WHAT YOU SHOULD DO
Once the line with "red line: (300, 83) -> (379, 206), moved" is found in the entries below, print it and each following line exactly, stopping after the line with "black rectangle: (318, 378)"; print nothing else.

DATA FOR REVIEW
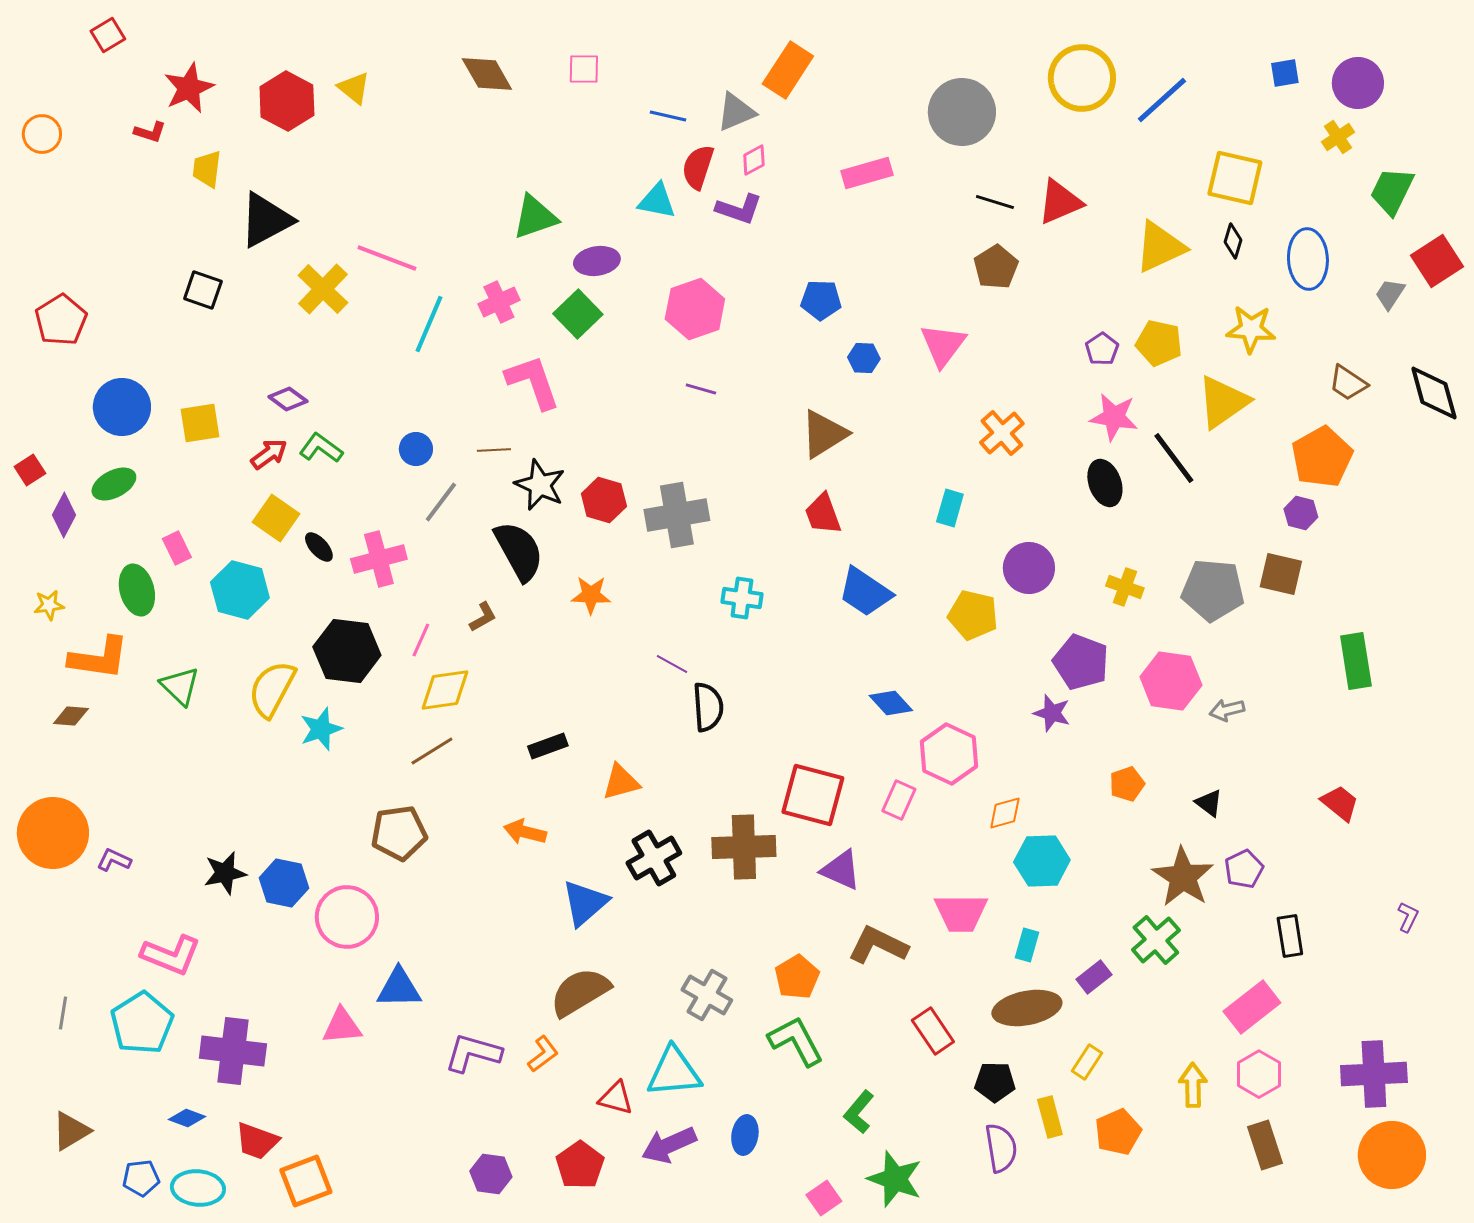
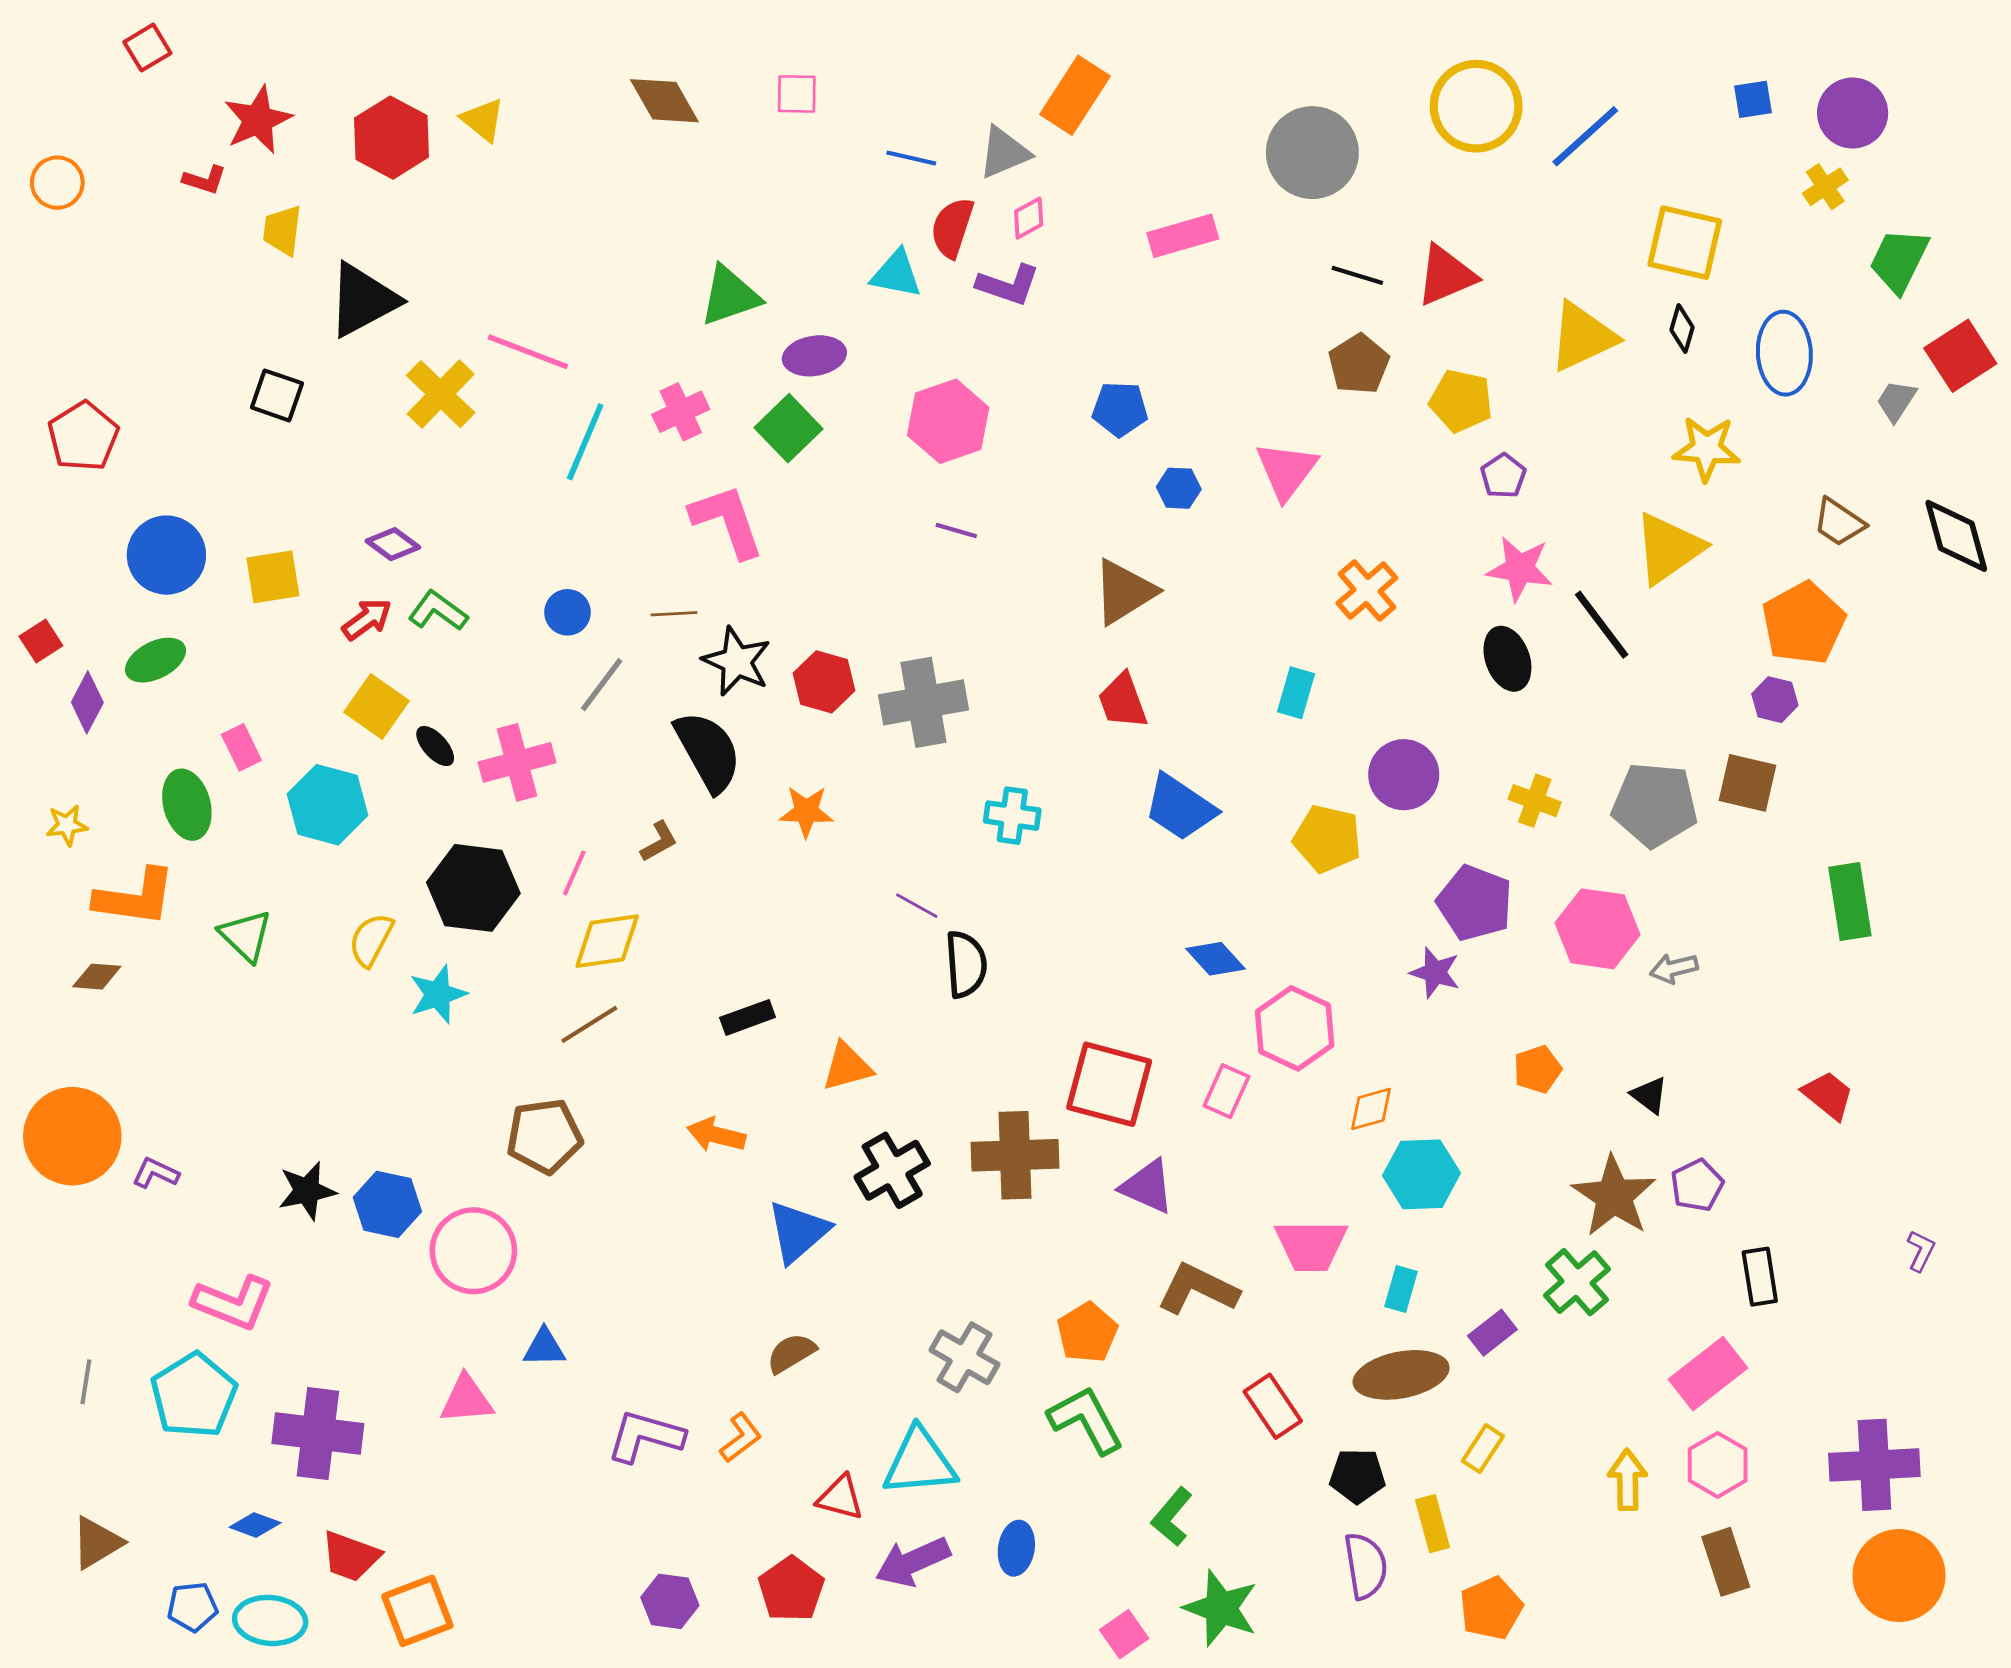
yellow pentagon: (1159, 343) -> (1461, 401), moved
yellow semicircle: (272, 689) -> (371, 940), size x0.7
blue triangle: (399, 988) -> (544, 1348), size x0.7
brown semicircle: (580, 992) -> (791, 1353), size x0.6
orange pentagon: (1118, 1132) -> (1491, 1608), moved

--

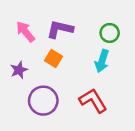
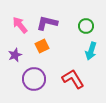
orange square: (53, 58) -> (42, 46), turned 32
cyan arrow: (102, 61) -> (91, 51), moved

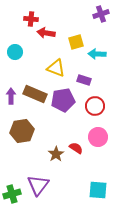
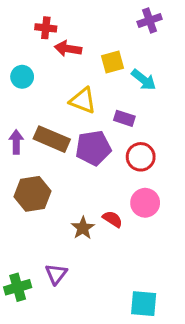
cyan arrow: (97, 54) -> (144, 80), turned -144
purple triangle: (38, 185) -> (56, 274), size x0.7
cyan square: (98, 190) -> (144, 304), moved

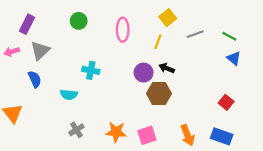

==

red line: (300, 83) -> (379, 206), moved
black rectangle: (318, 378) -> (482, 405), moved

ANSWER BELOW
red line: (300, 83) -> (379, 206), moved
black rectangle: (318, 378) -> (482, 405), moved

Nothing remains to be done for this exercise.